REQUIREMENT:
Using the material that follows, output exactly the lines from the one containing "cyan brick A5:A6" through the one containing "orange plate E3:F5", with both ends kept.

DATA SUPPLIED:

- - -

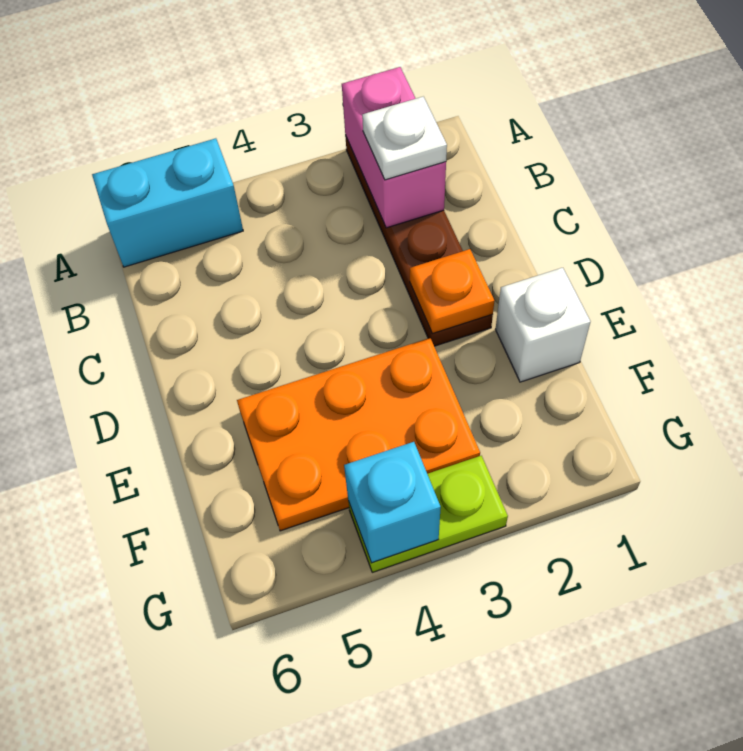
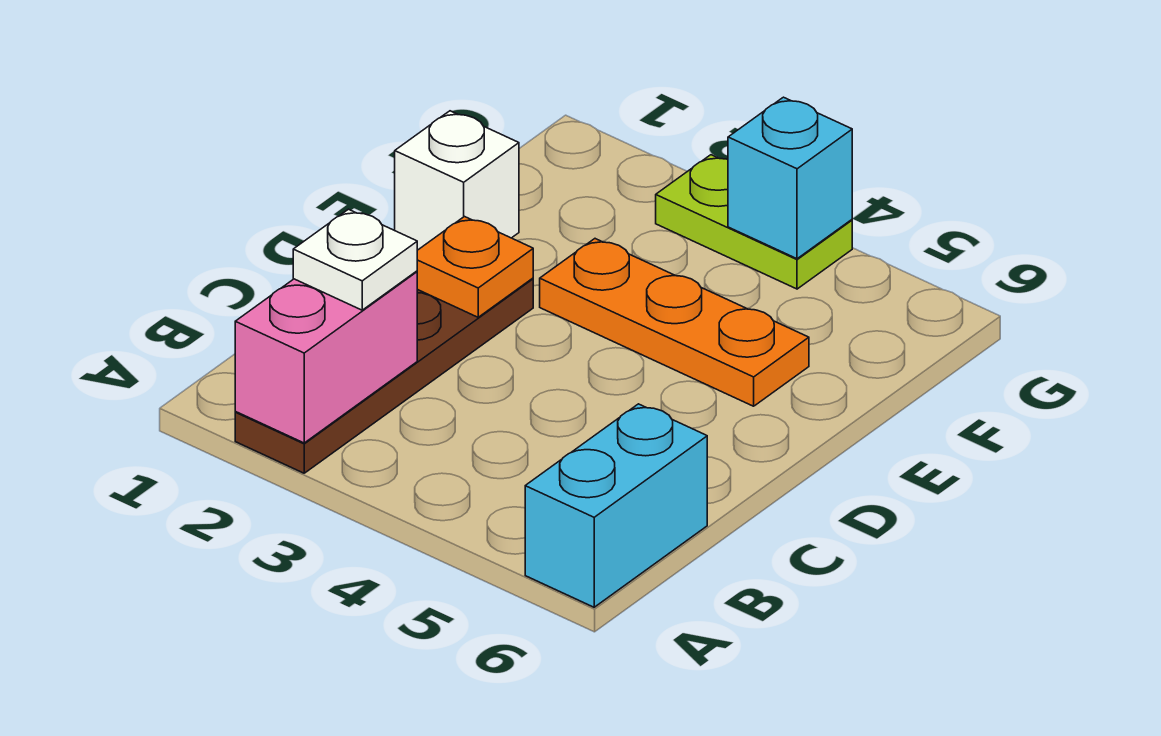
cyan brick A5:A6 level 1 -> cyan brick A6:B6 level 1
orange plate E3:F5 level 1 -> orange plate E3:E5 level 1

- - -

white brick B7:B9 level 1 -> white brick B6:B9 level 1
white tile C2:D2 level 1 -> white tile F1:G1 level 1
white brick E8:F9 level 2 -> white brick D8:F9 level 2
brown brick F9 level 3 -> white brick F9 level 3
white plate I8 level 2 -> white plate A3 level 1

- - -

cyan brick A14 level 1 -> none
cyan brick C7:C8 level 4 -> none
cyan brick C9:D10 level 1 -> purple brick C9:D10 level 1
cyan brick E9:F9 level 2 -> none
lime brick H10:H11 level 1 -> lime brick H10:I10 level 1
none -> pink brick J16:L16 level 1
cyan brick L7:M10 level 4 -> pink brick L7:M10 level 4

- - -

ANSWER BOX:
cyan brick A5:A6 level 1 -> cyan brick A6:B6 level 1
orange plate E3:F5 level 1 -> orange plate E3:E5 level 1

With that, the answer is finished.